■ WORK TASK
Each line of the listing that includes the string "first" needs to be located and copied.

■ INPUT
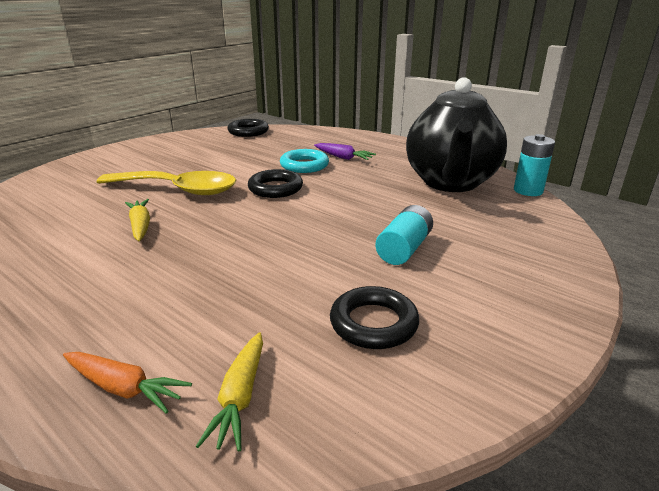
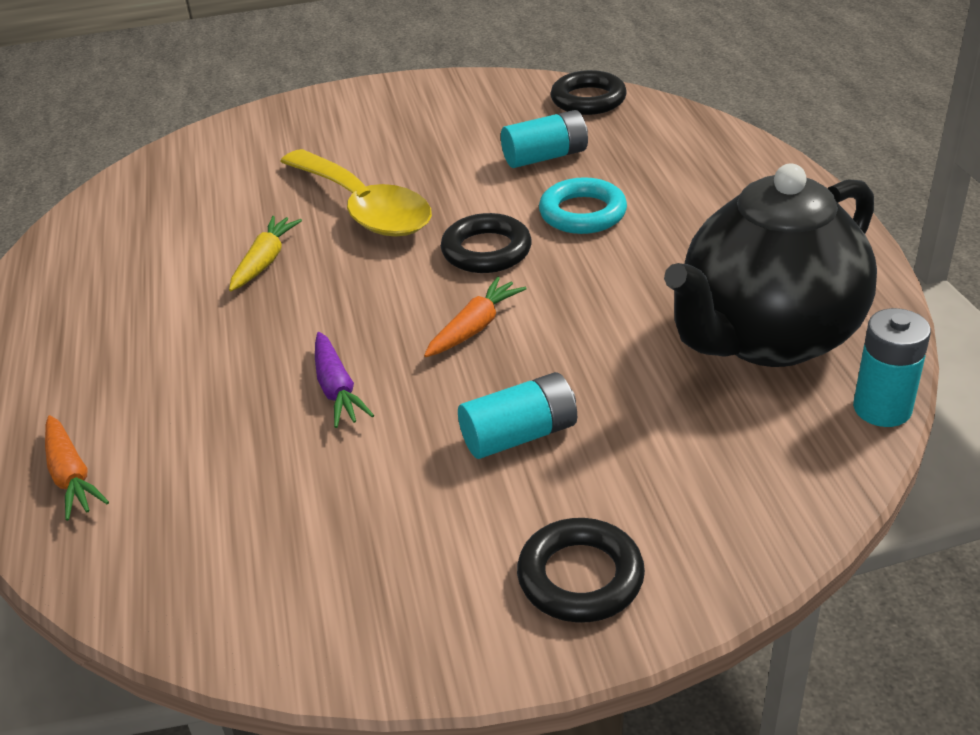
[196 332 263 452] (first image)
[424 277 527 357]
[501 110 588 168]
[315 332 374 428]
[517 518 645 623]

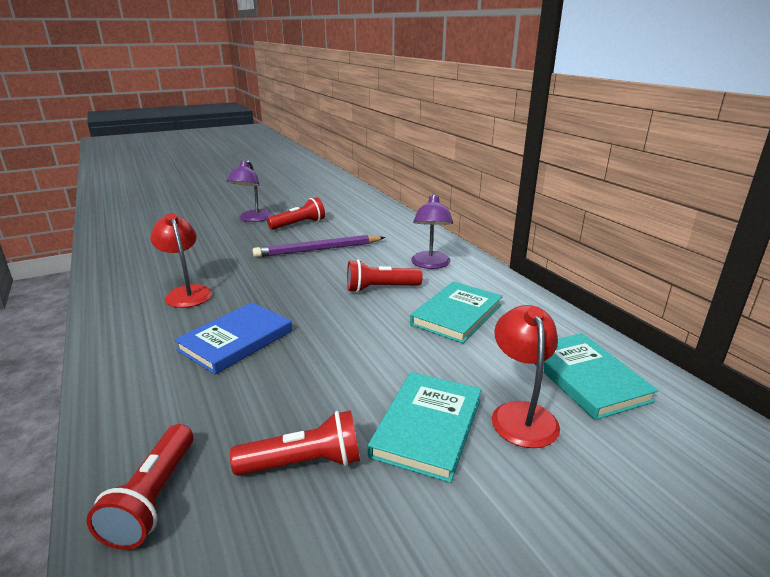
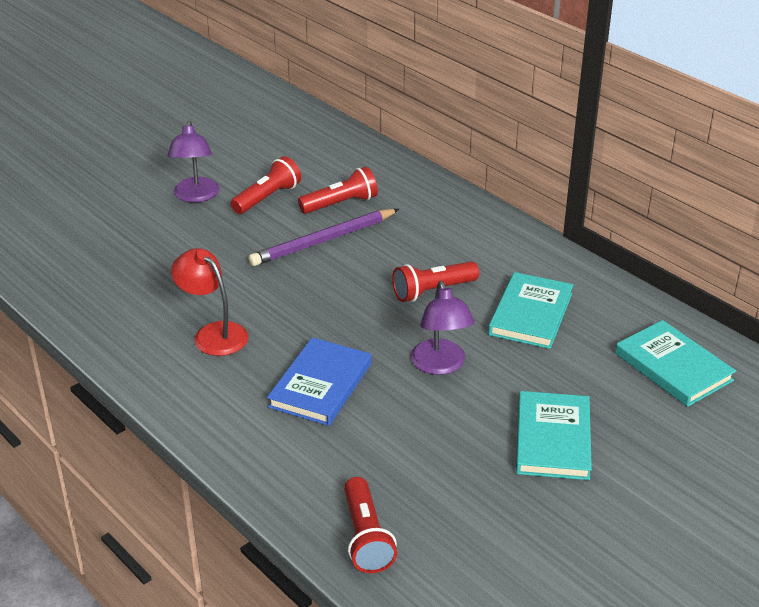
[492 305 560 448] (first image)
[298 166 378 214]
[411 281 474 375]

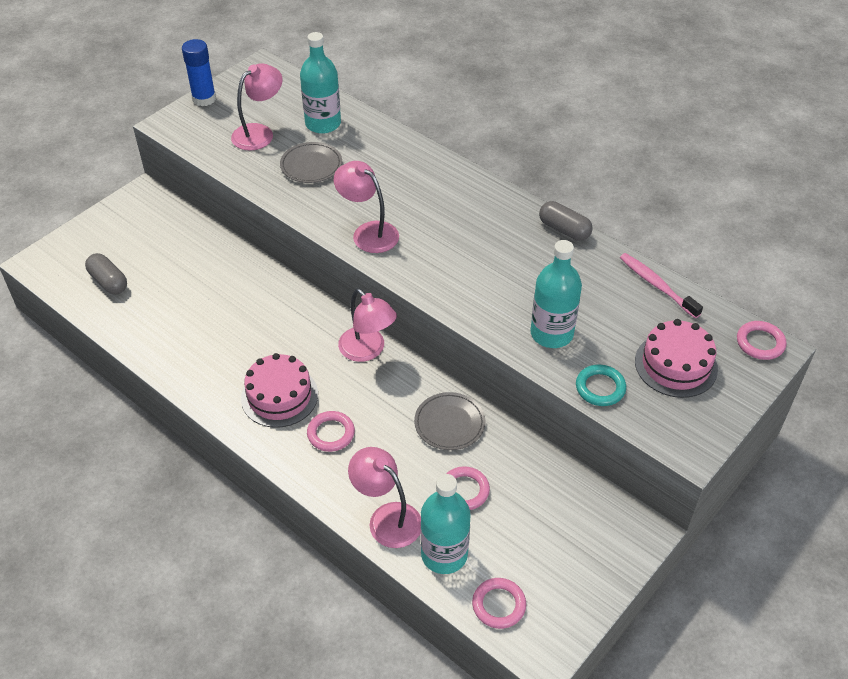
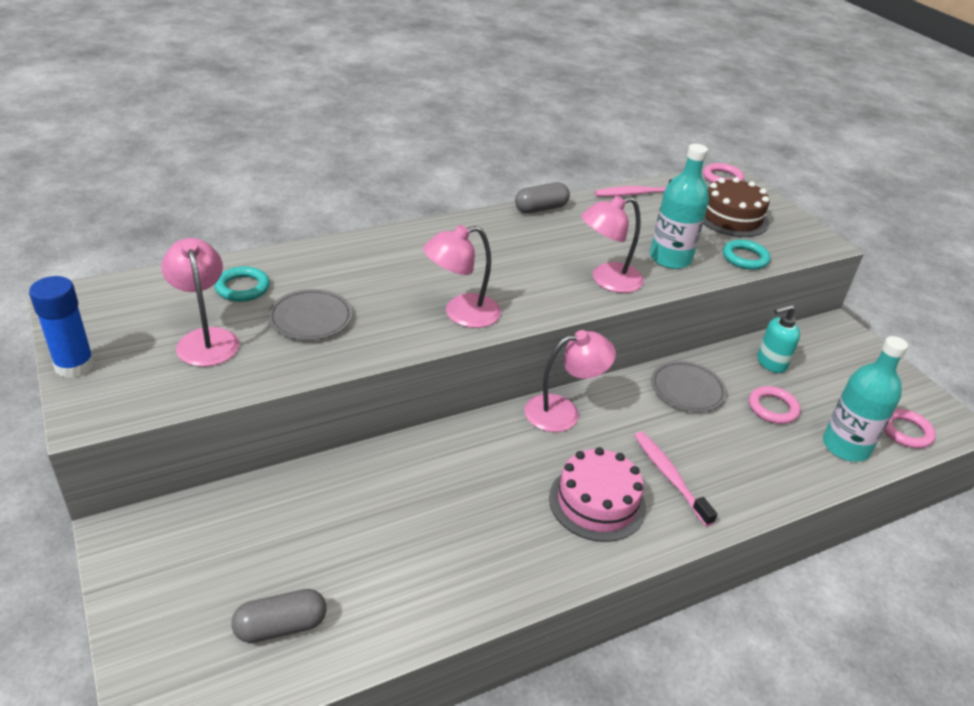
[757 304 800 373]
[581 196 644 293]
[215 266 270 302]
[634 432 718 526]
[703 177 770 237]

■ ANSWER SPACE
[196 332 263 452] (first image)
[492 305 560 448] (first image)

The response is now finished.